Stored entries:
Content starts

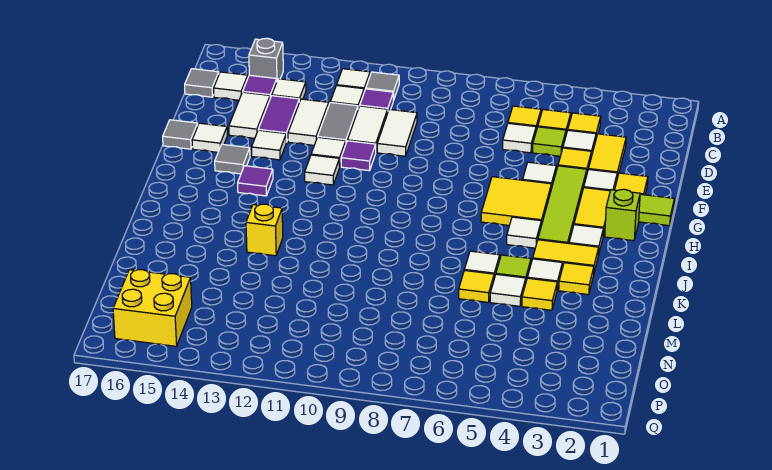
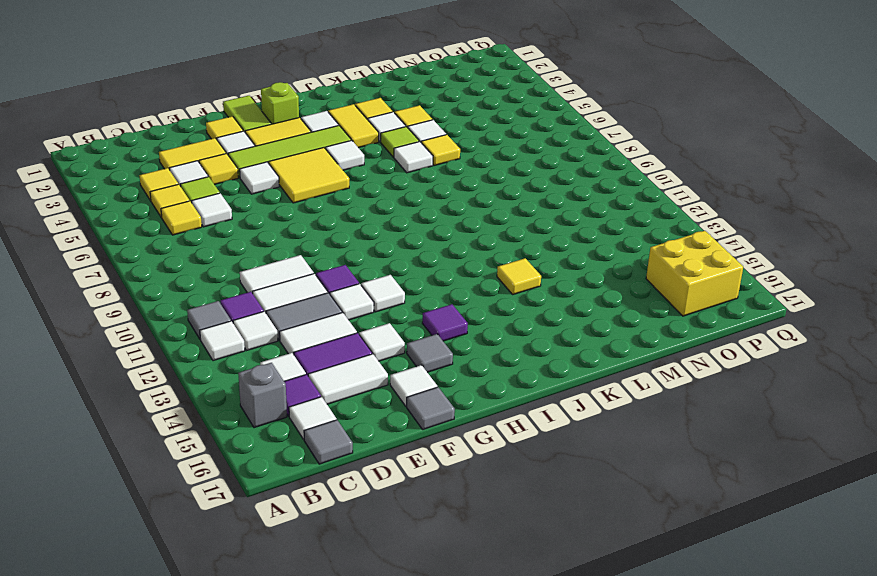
yellow brick K13 level 1 -> yellow tile K13 level 1

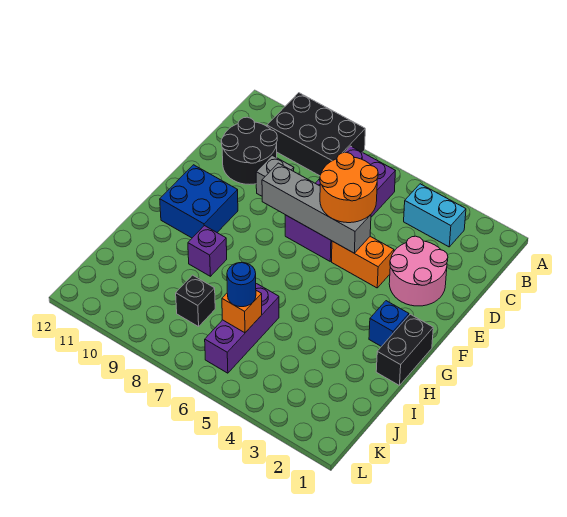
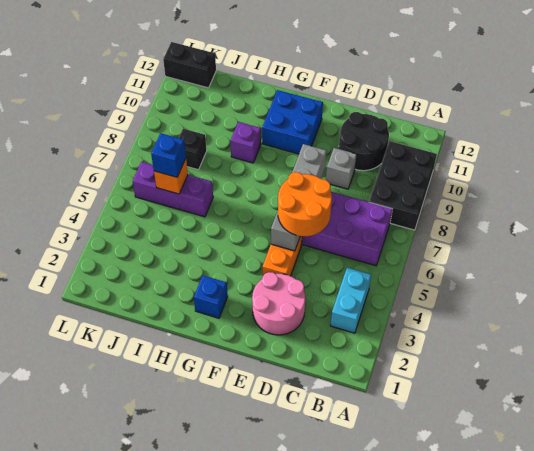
black brick G1:H1 level 1 -> black brick K12:L12 level 1
blue round brick J6 level 3 -> blue brick J6 level 3

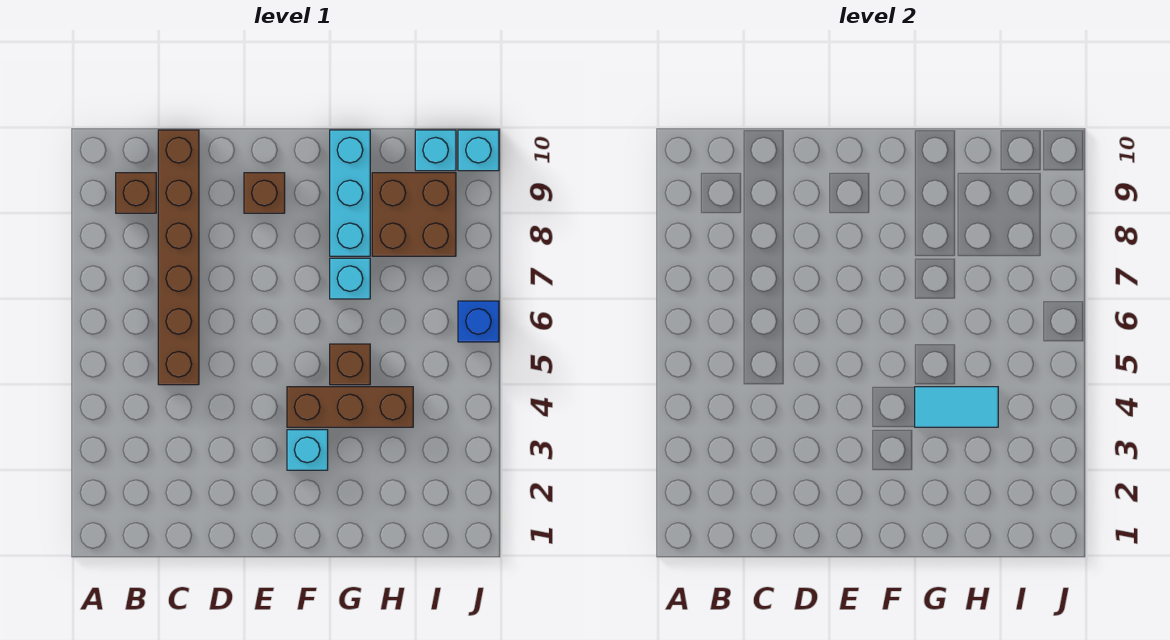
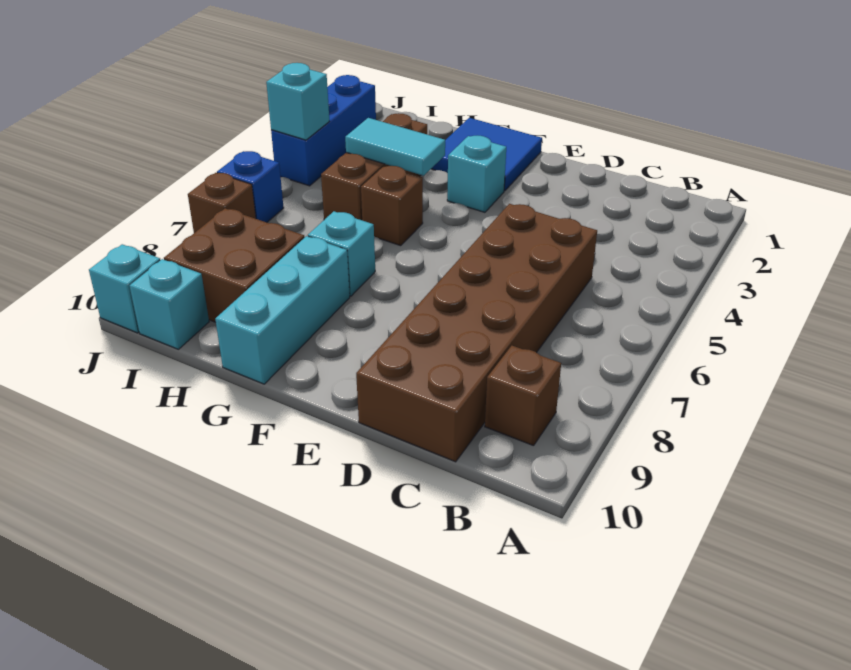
brown brick C5:C10 level 1 -> brown brick C5:D10 level 1
brown brick E9 level 1 -> brown brick J7 level 1
none -> blue tile F1:G2 level 1
brown brick F4:H4 level 1 -> brown brick H3:H5 level 1
none -> blue brick J2:J4 level 1
none -> cyan brick J4 level 2

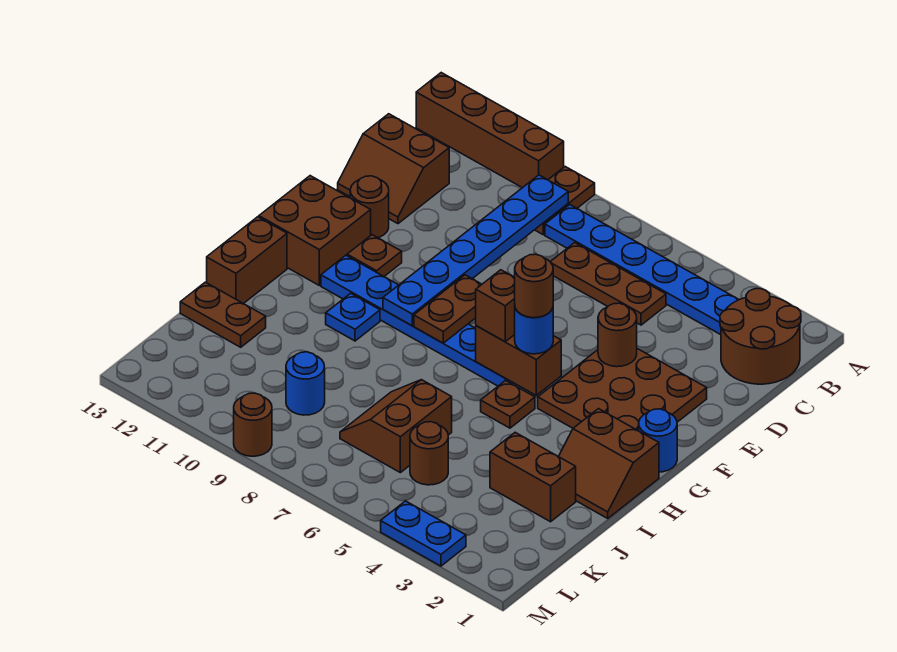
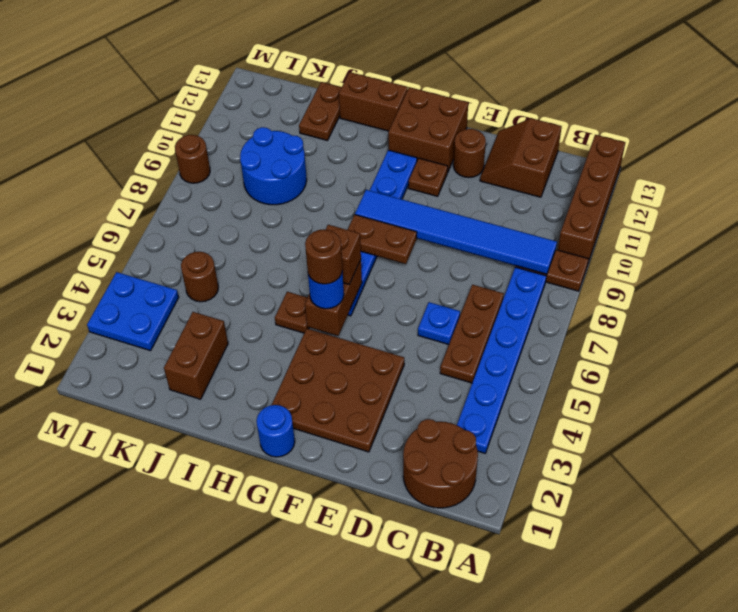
blue plate B9:G9 level 2 -> blue tile B9:G9 level 2
brown round brick E4 level 2 -> none
brown slope H1:I2 level 1 top H -> none
blue plate H10 level 1 -> blue plate D6 level 1
brown slope J6:K7 level 1 top 6 -> none
blue round brick K9 level 1 -> blue round brick J9:K10 level 1
blue plate M3:M4 level 1 -> blue plate L3:M4 level 1

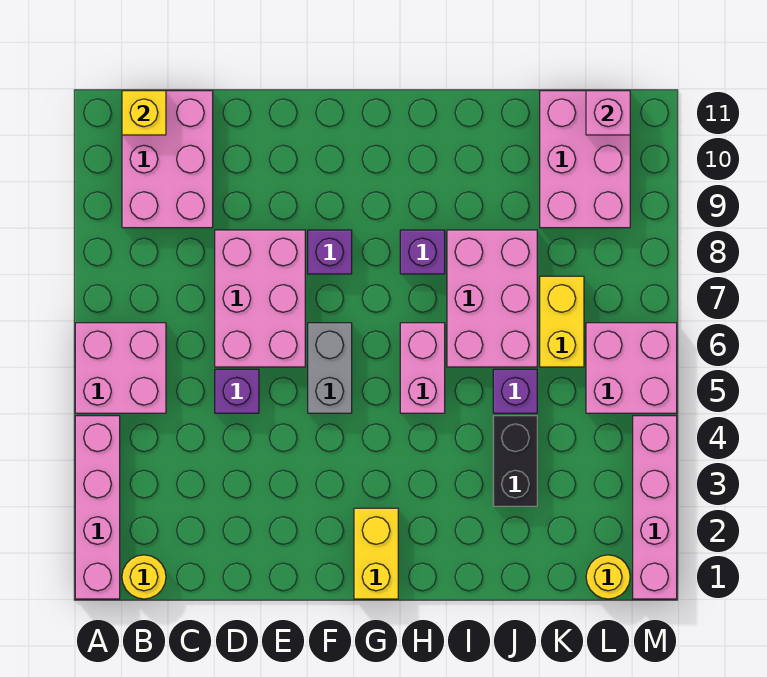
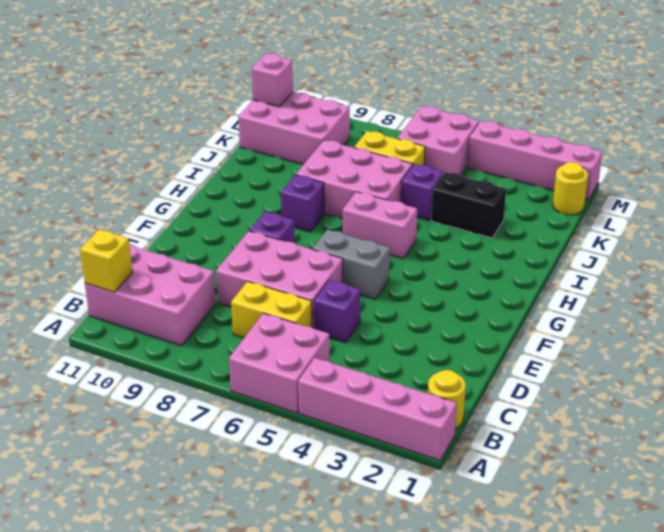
yellow brick G1:G2 level 1 -> yellow brick C6:C7 level 1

Content ends

No pictures go in the copy. Retype exactly the lines from the one with "none -> blue brick J2:J4 level 1" through the last line of the entries above, both included, and nothing more.

none -> blue brick J2:J4 level 1
none -> cyan brick J4 level 2

blue plate B9:G9 level 2 -> blue tile B9:G9 level 2
brown round brick E4 level 2 -> none
brown slope H1:I2 level 1 top H -> none
blue plate H10 level 1 -> blue plate D6 level 1
brown slope J6:K7 level 1 top 6 -> none
blue round brick K9 level 1 -> blue round brick J9:K10 level 1
blue plate M3:M4 level 1 -> blue plate L3:M4 level 1

yellow brick G1:G2 level 1 -> yellow brick C6:C7 level 1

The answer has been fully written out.